→ **PROBLEM REQUIREMENTS**: The result should be every line in the data below that carries the string "star".

→ **GIVEN DATA**:
___

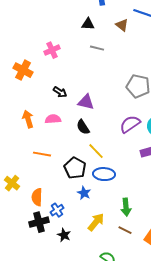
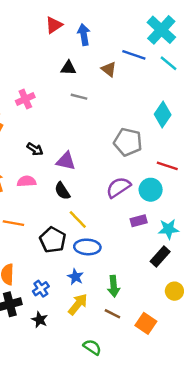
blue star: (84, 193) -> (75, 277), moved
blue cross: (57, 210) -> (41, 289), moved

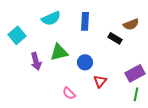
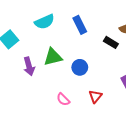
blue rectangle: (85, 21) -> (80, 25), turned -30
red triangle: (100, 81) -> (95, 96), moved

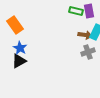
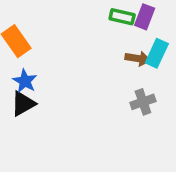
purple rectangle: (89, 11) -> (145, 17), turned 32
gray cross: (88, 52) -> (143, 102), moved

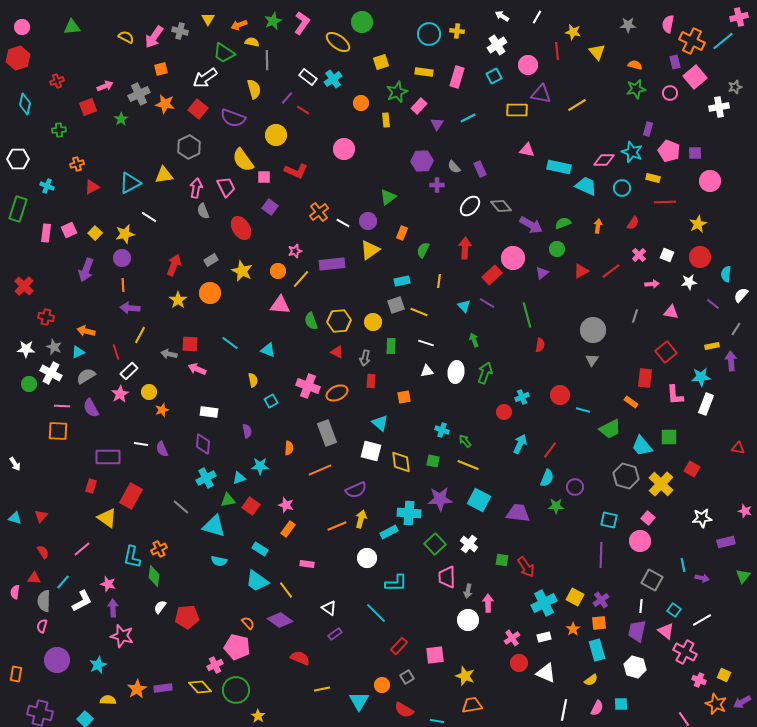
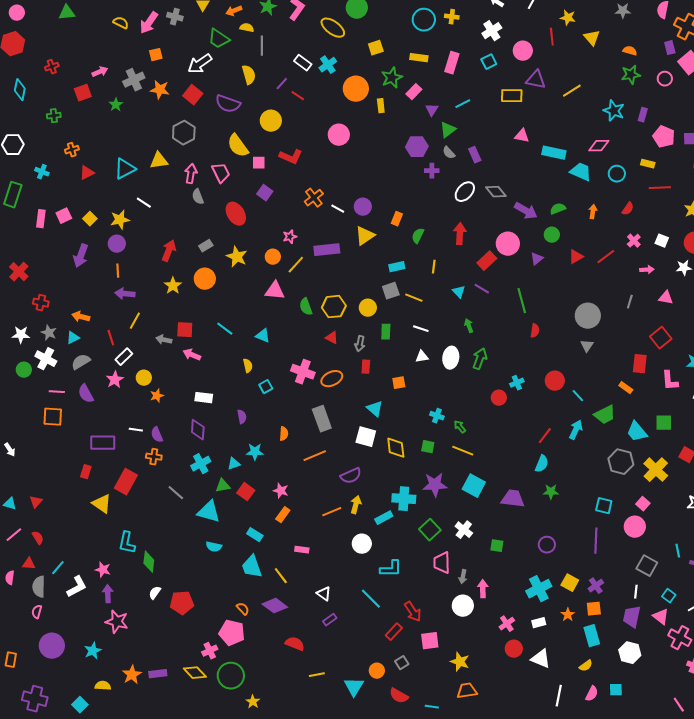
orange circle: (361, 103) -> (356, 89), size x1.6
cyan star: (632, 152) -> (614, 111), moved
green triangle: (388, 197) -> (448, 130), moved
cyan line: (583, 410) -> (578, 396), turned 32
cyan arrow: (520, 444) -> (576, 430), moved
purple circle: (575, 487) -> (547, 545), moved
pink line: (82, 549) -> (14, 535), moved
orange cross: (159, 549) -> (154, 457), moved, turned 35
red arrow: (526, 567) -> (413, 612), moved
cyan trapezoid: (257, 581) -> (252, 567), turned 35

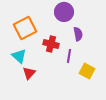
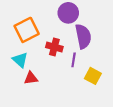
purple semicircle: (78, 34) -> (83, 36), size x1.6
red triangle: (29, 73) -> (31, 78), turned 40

___

→ **WRITTEN SOLUTION**:
blue star: (84, 193) -> (75, 277), moved
cyan star: (632, 152) -> (614, 111), moved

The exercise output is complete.